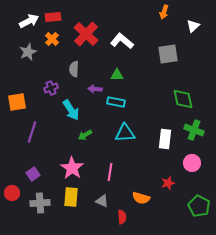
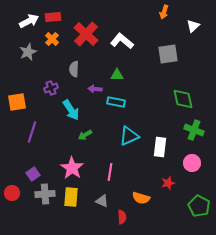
cyan triangle: moved 4 px right, 3 px down; rotated 20 degrees counterclockwise
white rectangle: moved 5 px left, 8 px down
gray cross: moved 5 px right, 9 px up
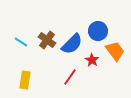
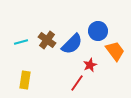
cyan line: rotated 48 degrees counterclockwise
red star: moved 2 px left, 5 px down; rotated 16 degrees clockwise
red line: moved 7 px right, 6 px down
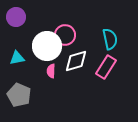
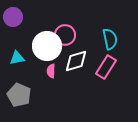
purple circle: moved 3 px left
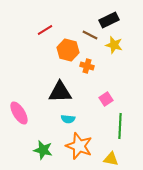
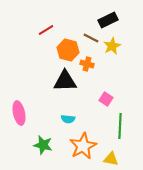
black rectangle: moved 1 px left
red line: moved 1 px right
brown line: moved 1 px right, 3 px down
yellow star: moved 2 px left, 1 px down; rotated 30 degrees clockwise
orange cross: moved 2 px up
black triangle: moved 5 px right, 11 px up
pink square: rotated 24 degrees counterclockwise
pink ellipse: rotated 20 degrees clockwise
orange star: moved 4 px right; rotated 24 degrees clockwise
green star: moved 5 px up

■ ■ ■

#### Directions for this task:
Leave out the pictures and return every record word for word.

#### Response to the task:
cyan triangle: moved 4 px right, 3 px down; rotated 20 degrees counterclockwise
white rectangle: moved 5 px left, 8 px down
gray cross: moved 5 px right, 9 px up
cyan line: rotated 48 degrees counterclockwise
red star: moved 2 px left, 5 px down; rotated 16 degrees clockwise
red line: moved 7 px right, 6 px down
purple circle: moved 3 px left
black rectangle: moved 1 px left
red line: moved 1 px right
brown line: moved 1 px right, 3 px down
yellow star: moved 2 px left, 1 px down; rotated 30 degrees clockwise
orange cross: moved 2 px up
black triangle: moved 5 px right, 11 px up
pink square: rotated 24 degrees counterclockwise
pink ellipse: rotated 20 degrees clockwise
orange star: moved 4 px right; rotated 24 degrees clockwise
green star: moved 5 px up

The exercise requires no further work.